**What the task asks:** Your reply should consist only of the lines from the one holding "moved: scissors (crimson)" to the last line of the data below, written out exactly and without pictures.

**Spatial object tracking data:**
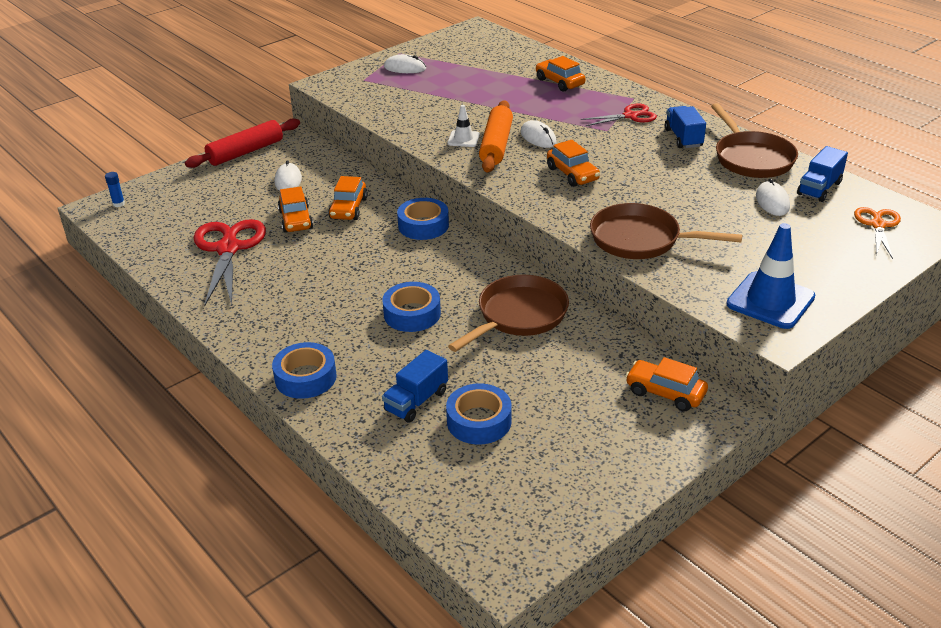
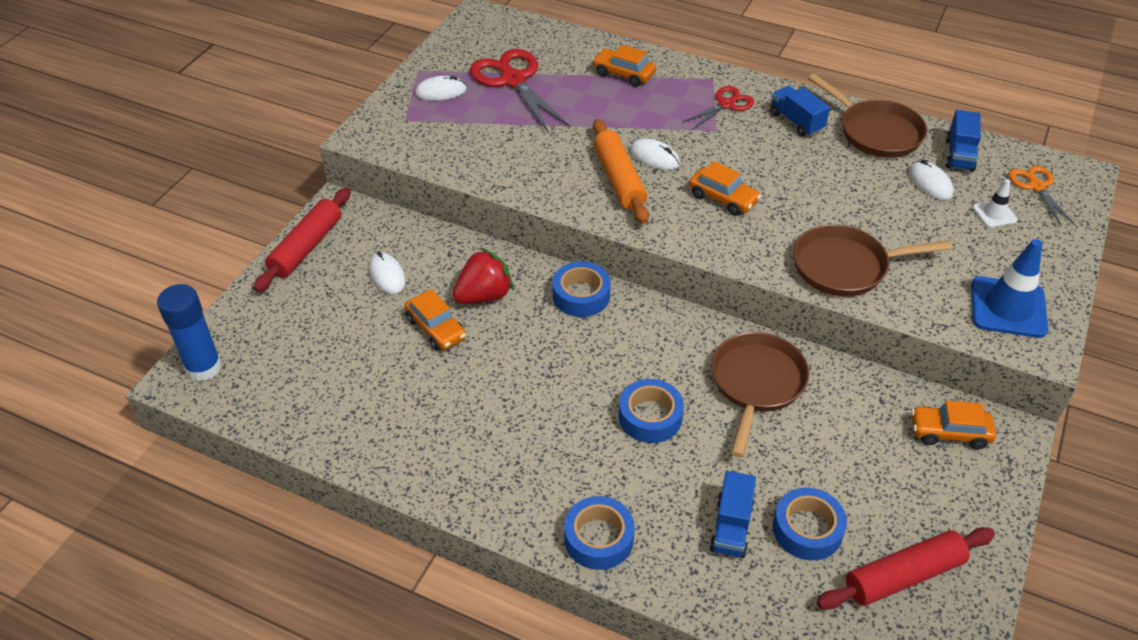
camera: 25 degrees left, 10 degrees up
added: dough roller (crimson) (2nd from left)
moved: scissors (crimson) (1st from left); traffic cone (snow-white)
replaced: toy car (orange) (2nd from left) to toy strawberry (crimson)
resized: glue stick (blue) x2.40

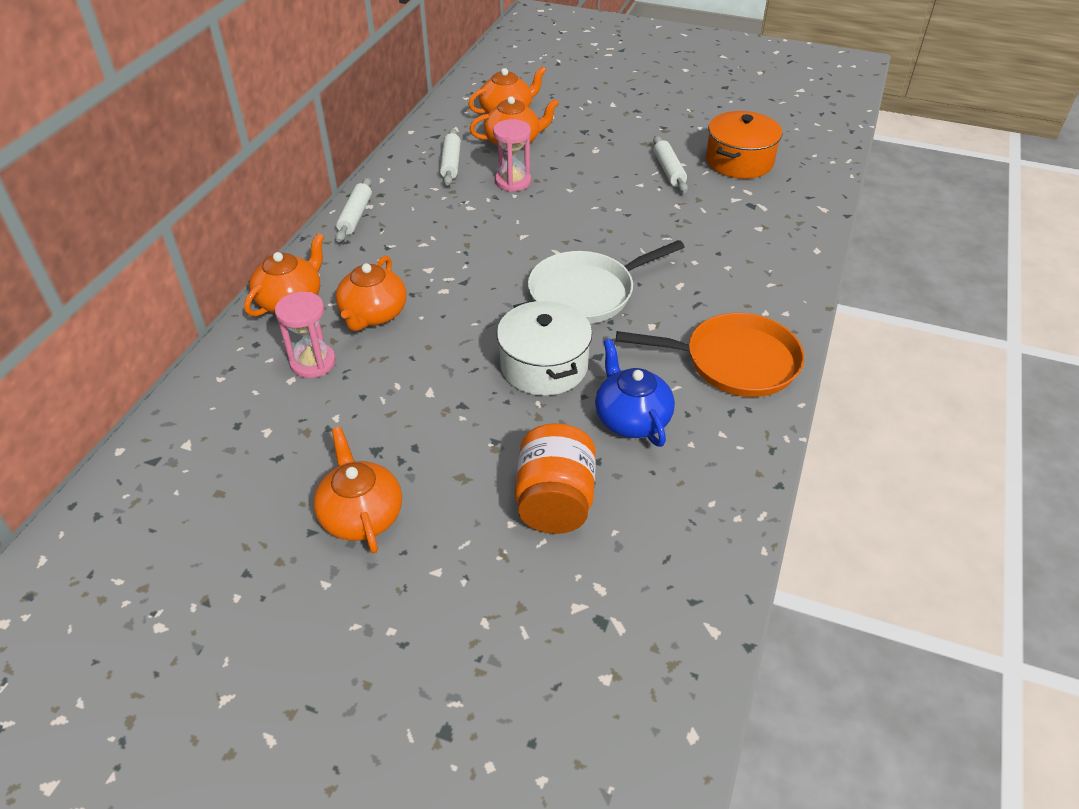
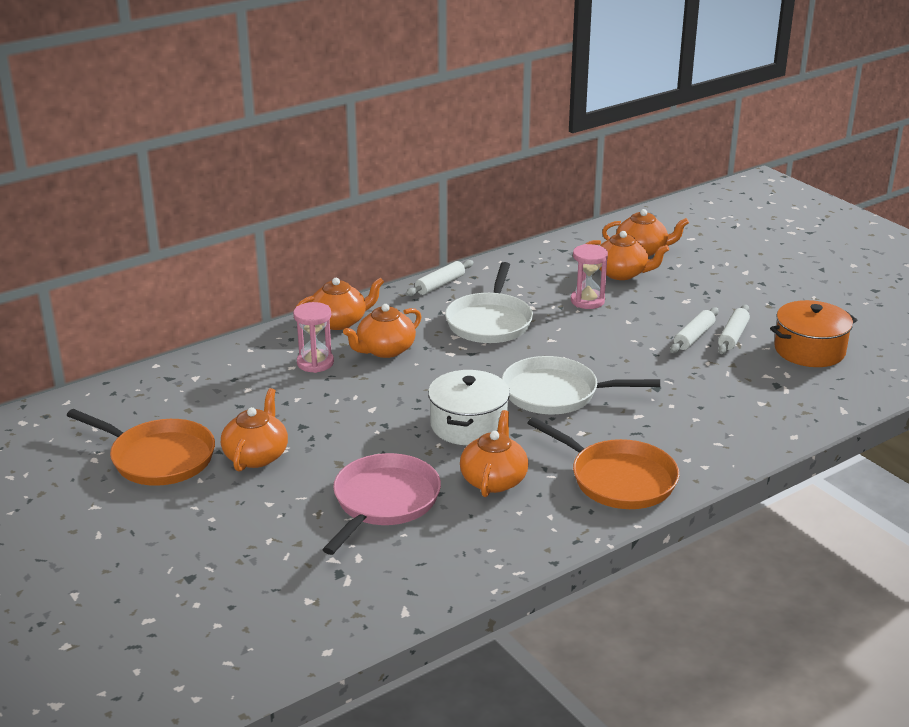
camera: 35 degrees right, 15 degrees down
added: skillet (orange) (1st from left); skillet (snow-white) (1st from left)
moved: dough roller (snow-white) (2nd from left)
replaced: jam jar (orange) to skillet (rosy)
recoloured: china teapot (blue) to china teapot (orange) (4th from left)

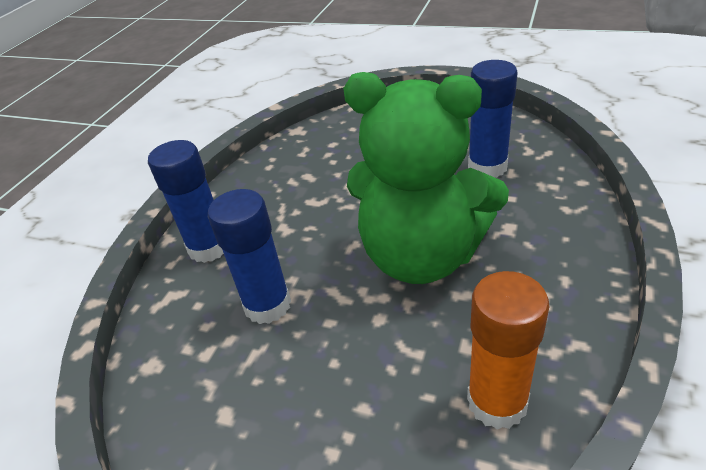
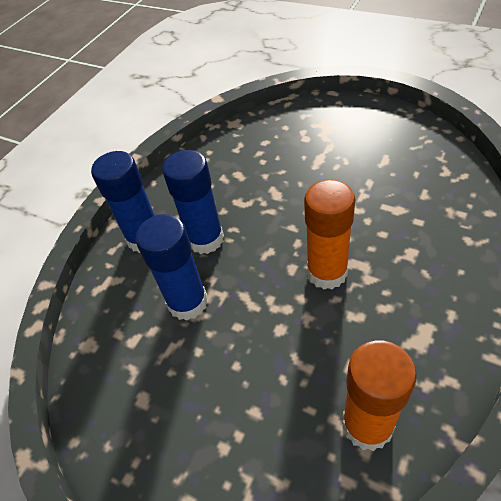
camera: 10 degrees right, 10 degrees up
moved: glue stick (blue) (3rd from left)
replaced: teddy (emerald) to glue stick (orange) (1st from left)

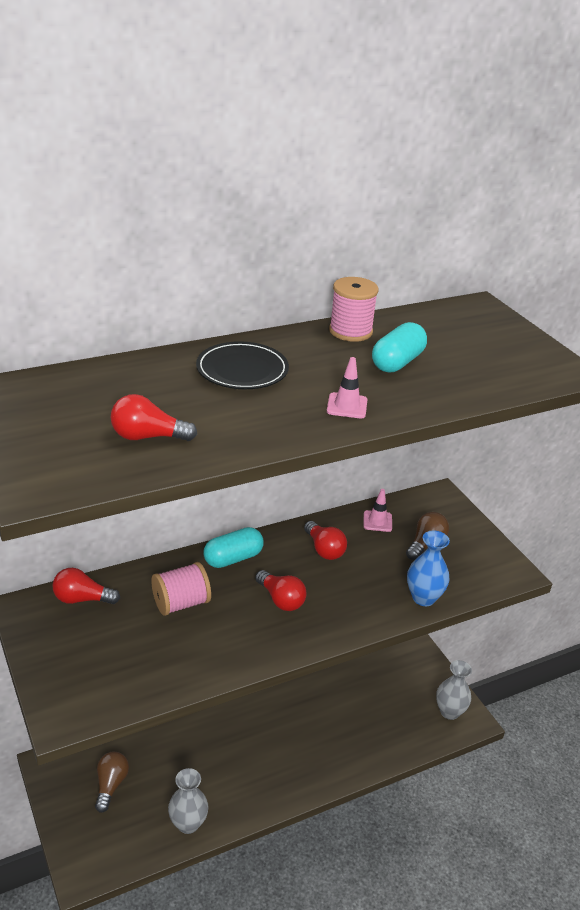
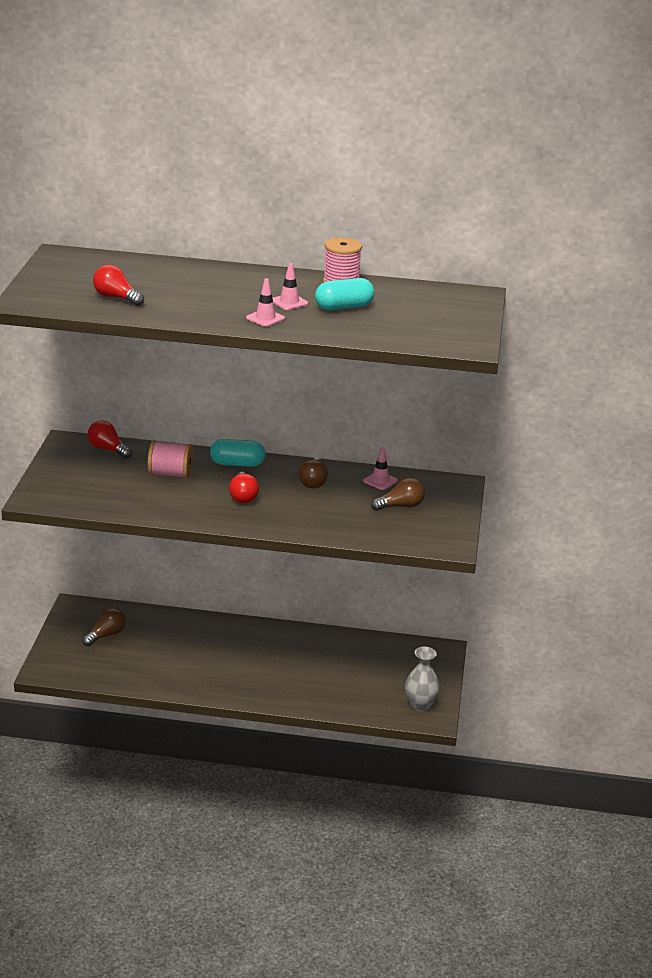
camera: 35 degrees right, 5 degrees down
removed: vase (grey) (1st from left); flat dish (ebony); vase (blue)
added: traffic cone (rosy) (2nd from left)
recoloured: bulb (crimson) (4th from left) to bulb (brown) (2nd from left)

**Answer below:**
moved: scissors (crimson) (1st from left); traffic cone (snow-white)
replaced: toy car (orange) (2nd from left) to toy strawberry (crimson)
resized: glue stick (blue) x2.40

camera: 35 degrees right, 15 degrees down
added: skillet (orange) (1st from left); skillet (snow-white) (1st from left)
moved: dough roller (snow-white) (2nd from left)
replaced: jam jar (orange) to skillet (rosy)
recoloured: china teapot (blue) to china teapot (orange) (4th from left)

camera: 10 degrees right, 10 degrees up
moved: glue stick (blue) (3rd from left)
replaced: teddy (emerald) to glue stick (orange) (1st from left)

camera: 35 degrees right, 5 degrees down
removed: vase (grey) (1st from left); flat dish (ebony); vase (blue)
added: traffic cone (rosy) (2nd from left)
recoloured: bulb (crimson) (4th from left) to bulb (brown) (2nd from left)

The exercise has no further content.